Apart from the pictures, every part of the records below gets retyped exactly.

────

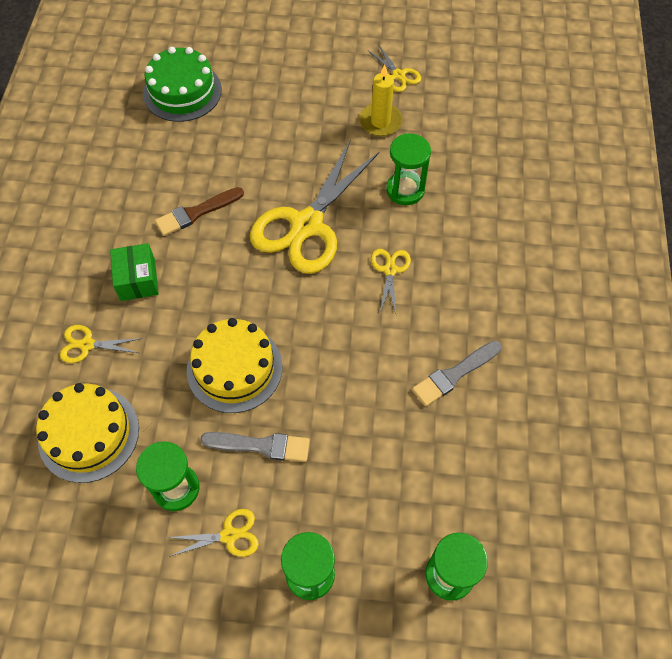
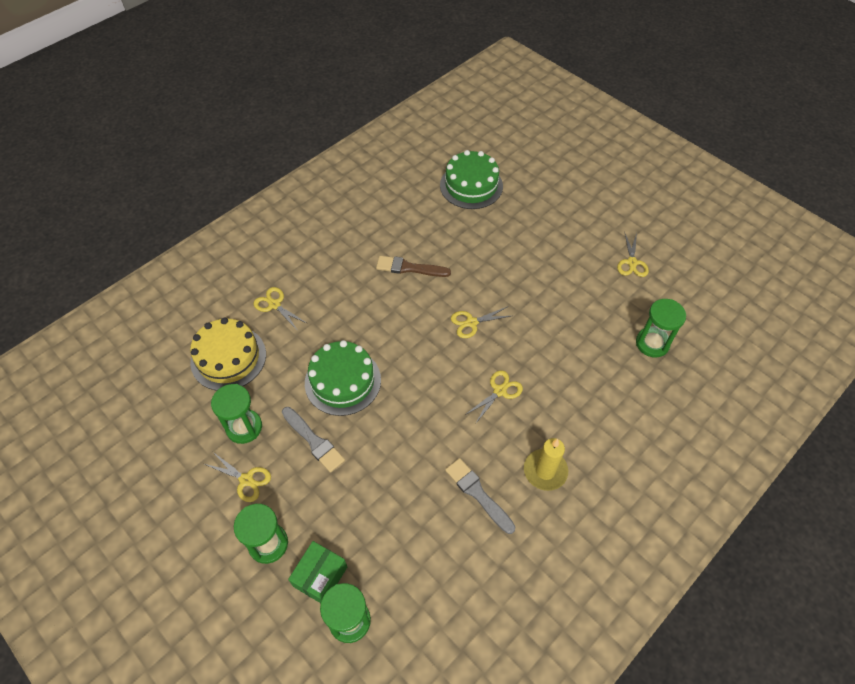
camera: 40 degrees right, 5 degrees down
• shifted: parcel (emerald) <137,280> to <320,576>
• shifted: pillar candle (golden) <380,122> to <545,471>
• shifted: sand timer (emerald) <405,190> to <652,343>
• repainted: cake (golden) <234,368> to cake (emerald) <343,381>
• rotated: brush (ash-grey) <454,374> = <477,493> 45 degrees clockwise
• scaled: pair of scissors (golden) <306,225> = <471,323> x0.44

────

- _Problem solution_:
camera: 40 degrees right, 5 degrees down
• shifted: parcel (emerald) <137,280> to <320,576>
• shifted: pillar candle (golden) <380,122> to <545,471>
• shifted: sand timer (emerald) <405,190> to <652,343>
• repainted: cake (golden) <234,368> to cake (emerald) <343,381>
• rotated: brush (ash-grey) <454,374> = <477,493> 45 degrees clockwise
• scaled: pair of scissors (golden) <306,225> = <471,323> x0.44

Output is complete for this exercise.